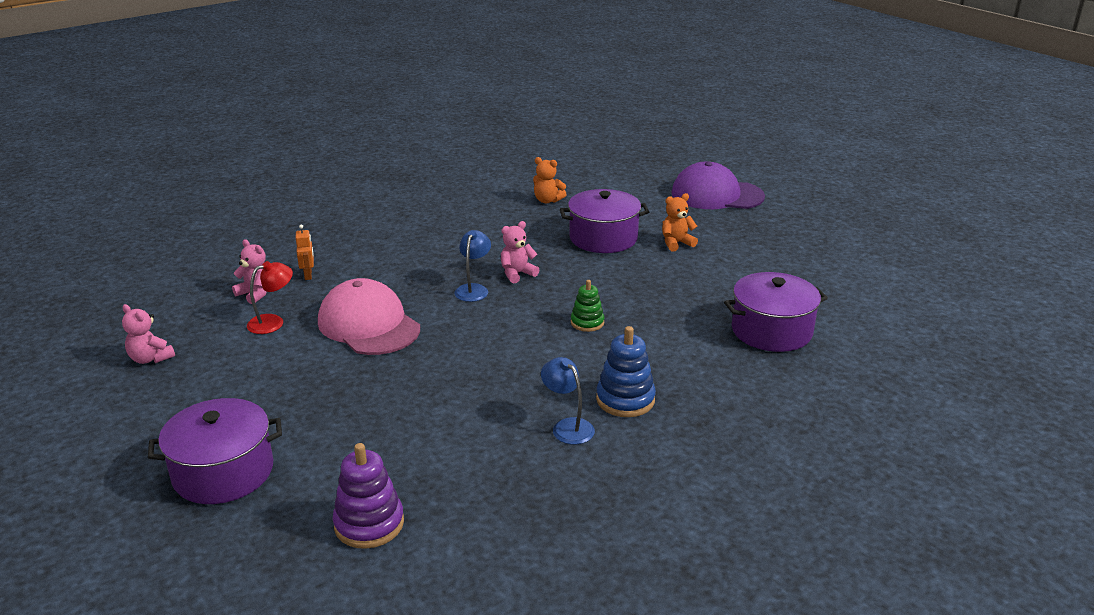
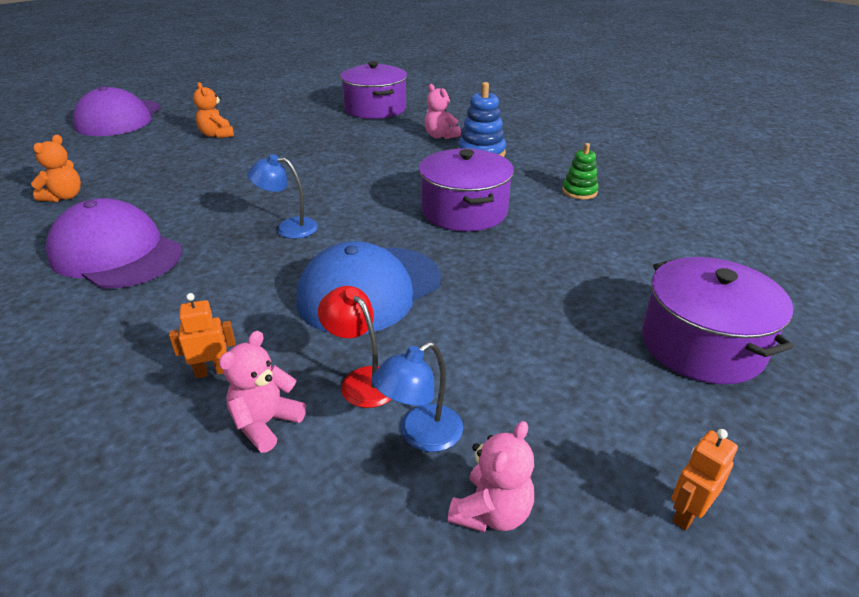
camera: 95 degrees left, 5 degrees up
pink cap [318,278,420,355] -> blue cap [297,241,441,334]
purple stacking toy [333,443,404,549] -> none
pink teddy bear [501,221,539,284] -> pink teddy bear moved to [425,84,461,139]
blue lamp [541,357,595,445] -> blue lamp moved to [372,342,463,452]
purple pot [560,189,649,253] -> purple pot moved to [419,149,514,231]
green stacking toy [571,280,604,332] -> green stacking toy moved to [562,143,599,200]
none -> purple cap [46,198,182,289]
none -> orange robot [672,429,738,530]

********

ABOUT THIS TASK
The answer should contain nothing but the lines from the top of the data above through the line containing "purple pot [560,189,649,253]", copied exactly, with no images.

WRITTEN RESPONSE
camera: 95 degrees left, 5 degrees up
pink cap [318,278,420,355] -> blue cap [297,241,441,334]
purple stacking toy [333,443,404,549] -> none
pink teddy bear [501,221,539,284] -> pink teddy bear moved to [425,84,461,139]
blue lamp [541,357,595,445] -> blue lamp moved to [372,342,463,452]
purple pot [560,189,649,253] -> purple pot moved to [419,149,514,231]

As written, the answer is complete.